[Opening INPUT DATA section]

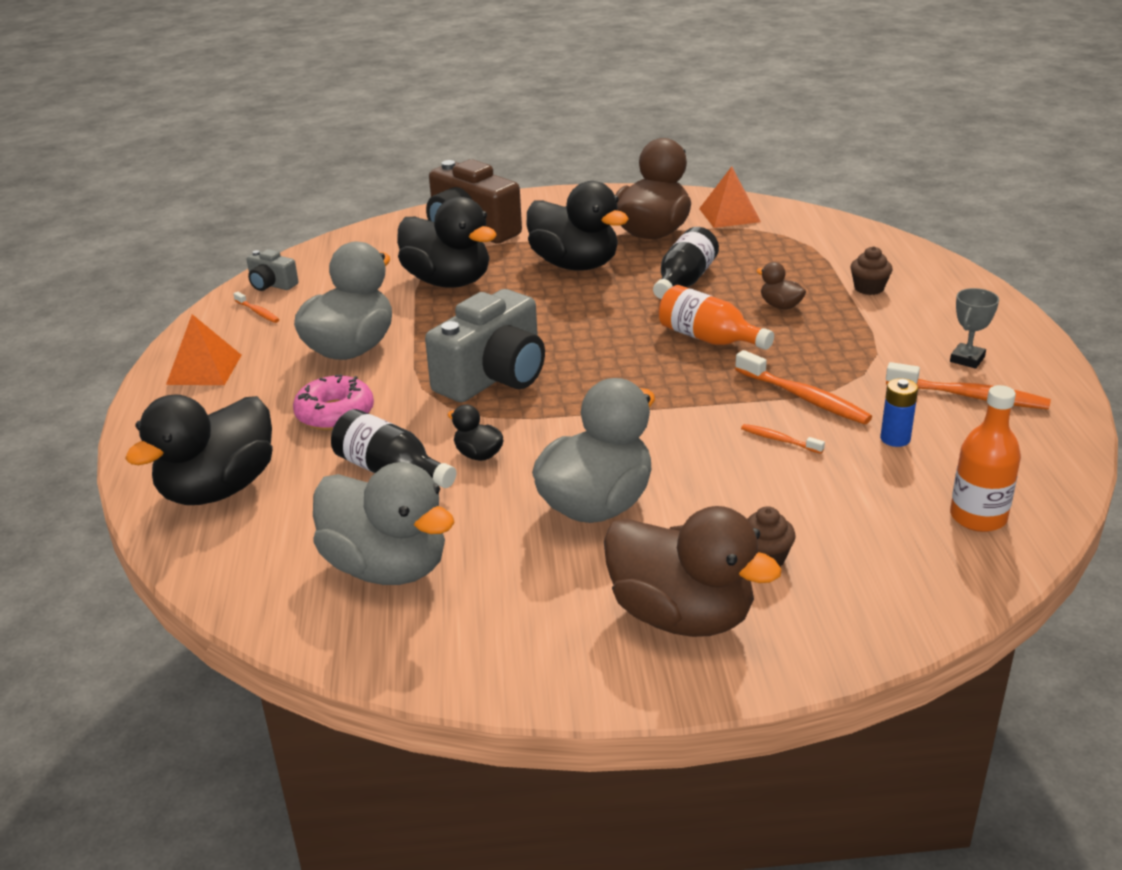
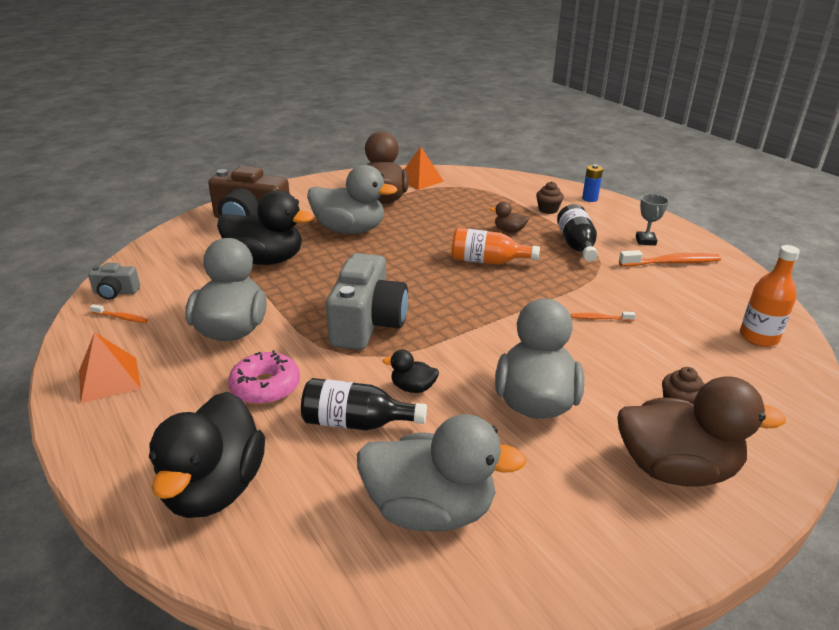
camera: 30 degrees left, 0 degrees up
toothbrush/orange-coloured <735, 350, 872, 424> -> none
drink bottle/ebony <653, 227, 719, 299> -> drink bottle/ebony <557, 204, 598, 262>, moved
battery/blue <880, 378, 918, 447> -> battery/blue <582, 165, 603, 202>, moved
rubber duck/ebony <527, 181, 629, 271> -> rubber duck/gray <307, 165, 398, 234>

[Closing INPUT DATA section]

→ WHAT IS NEEDED: Every record, word for word, should be given back without its pictures.

→ COMPLETED EXERCISE:
camera: 30 degrees left, 0 degrees up
toothbrush/orange-coloured <735, 350, 872, 424> -> none
drink bottle/ebony <653, 227, 719, 299> -> drink bottle/ebony <557, 204, 598, 262>, moved
battery/blue <880, 378, 918, 447> -> battery/blue <582, 165, 603, 202>, moved
rubber duck/ebony <527, 181, 629, 271> -> rubber duck/gray <307, 165, 398, 234>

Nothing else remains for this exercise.